Top of Data for this task

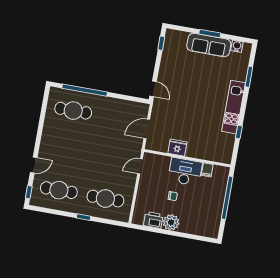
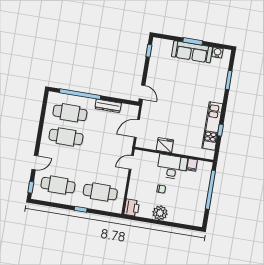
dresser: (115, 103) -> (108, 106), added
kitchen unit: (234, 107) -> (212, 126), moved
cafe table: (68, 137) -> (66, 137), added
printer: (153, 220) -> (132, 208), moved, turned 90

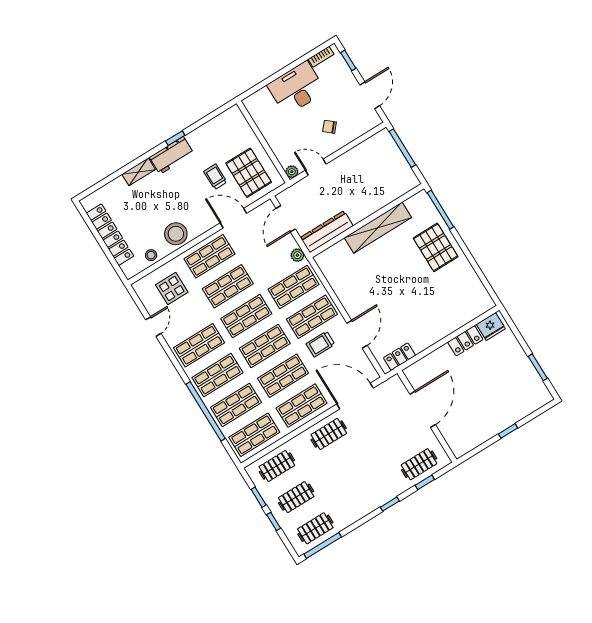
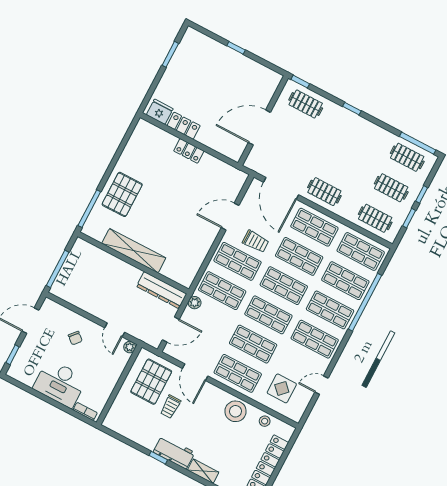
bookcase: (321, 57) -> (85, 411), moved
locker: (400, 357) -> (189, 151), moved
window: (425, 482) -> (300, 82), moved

Bottom of Data for this task
Top of Data for this task

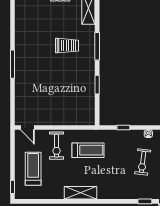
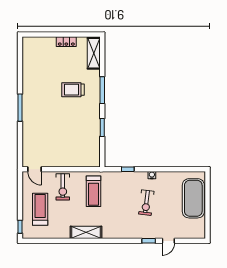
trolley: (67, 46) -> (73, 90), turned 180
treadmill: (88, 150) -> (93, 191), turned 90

Bottom of Data for this task
Top of Data for this task

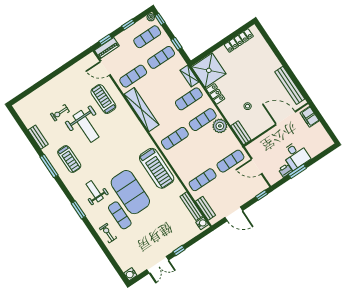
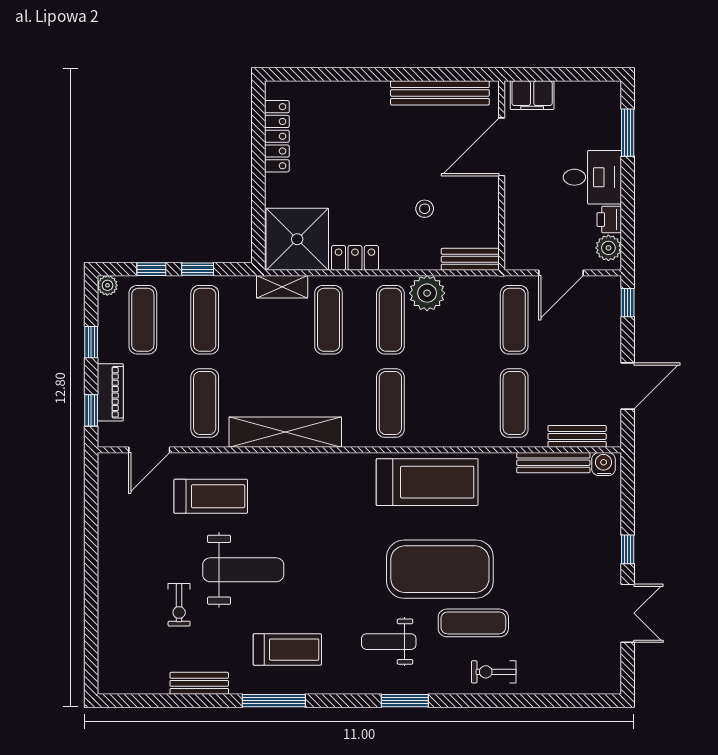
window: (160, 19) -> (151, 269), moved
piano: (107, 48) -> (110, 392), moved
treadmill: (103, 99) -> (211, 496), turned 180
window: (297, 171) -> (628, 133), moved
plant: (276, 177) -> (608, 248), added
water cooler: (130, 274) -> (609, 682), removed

Bottom of Data for this task

Work item: What is needed is an exact copy of the lines above, from the one containing "bookcase: (321, 57) -> (85, 411), moved" through the one containing "window: (425, 482) -> (300, 82), moved", with nothing added.

Reply to the task:
bookcase: (321, 57) -> (85, 411), moved
locker: (400, 357) -> (189, 151), moved
window: (425, 482) -> (300, 82), moved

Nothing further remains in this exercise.